● Data records
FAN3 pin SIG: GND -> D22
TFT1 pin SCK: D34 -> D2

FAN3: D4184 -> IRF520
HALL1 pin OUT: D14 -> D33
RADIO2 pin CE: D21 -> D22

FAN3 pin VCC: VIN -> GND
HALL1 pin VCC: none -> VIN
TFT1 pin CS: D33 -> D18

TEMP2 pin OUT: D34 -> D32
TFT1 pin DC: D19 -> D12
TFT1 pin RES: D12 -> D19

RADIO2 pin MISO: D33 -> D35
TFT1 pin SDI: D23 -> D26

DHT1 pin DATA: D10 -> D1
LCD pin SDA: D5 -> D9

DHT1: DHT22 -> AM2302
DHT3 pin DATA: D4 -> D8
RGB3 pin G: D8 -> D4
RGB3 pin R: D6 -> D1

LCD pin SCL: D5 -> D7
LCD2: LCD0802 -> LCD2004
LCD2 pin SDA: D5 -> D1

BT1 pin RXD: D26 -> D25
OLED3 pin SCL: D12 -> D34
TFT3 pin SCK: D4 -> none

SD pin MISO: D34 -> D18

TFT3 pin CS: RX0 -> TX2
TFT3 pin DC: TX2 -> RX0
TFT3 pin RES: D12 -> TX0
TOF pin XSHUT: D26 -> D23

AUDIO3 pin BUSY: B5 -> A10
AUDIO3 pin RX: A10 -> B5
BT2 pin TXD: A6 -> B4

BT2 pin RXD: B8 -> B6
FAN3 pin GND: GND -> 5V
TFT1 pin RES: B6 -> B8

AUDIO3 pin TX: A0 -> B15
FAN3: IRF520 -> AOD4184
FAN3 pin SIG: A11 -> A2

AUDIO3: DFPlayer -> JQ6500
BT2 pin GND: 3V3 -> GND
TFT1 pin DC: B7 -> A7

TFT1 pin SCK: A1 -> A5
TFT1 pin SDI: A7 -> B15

● What you are asked to do
Could you retype exactly the lines from the one containing "DHT1: DHT22 -> AM2302" through the final line of the data above, and no others?

● Answer to this task
DHT1: DHT22 -> AM2302
DHT3 pin DATA: D4 -> D8
RGB3 pin G: D8 -> D4
RGB3 pin R: D6 -> D1

LCD pin SCL: D5 -> D7
LCD2: LCD0802 -> LCD2004
LCD2 pin SDA: D5 -> D1

BT1 pin RXD: D26 -> D25
OLED3 pin SCL: D12 -> D34
TFT3 pin SCK: D4 -> none

SD pin MISO: D34 -> D18

TFT3 pin CS: RX0 -> TX2
TFT3 pin DC: TX2 -> RX0
TFT3 pin RES: D12 -> TX0
TOF pin XSHUT: D26 -> D23

AUDIO3 pin BUSY: B5 -> A10
AUDIO3 pin RX: A10 -> B5
BT2 pin TXD: A6 -> B4

BT2 pin RXD: B8 -> B6
FAN3 pin GND: GND -> 5V
TFT1 pin RES: B6 -> B8

AUDIO3 pin TX: A0 -> B15
FAN3: IRF520 -> AOD4184
FAN3 pin SIG: A11 -> A2

AUDIO3: DFPlayer -> JQ6500
BT2 pin GND: 3V3 -> GND
TFT1 pin DC: B7 -> A7

TFT1 pin SCK: A1 -> A5
TFT1 pin SDI: A7 -> B15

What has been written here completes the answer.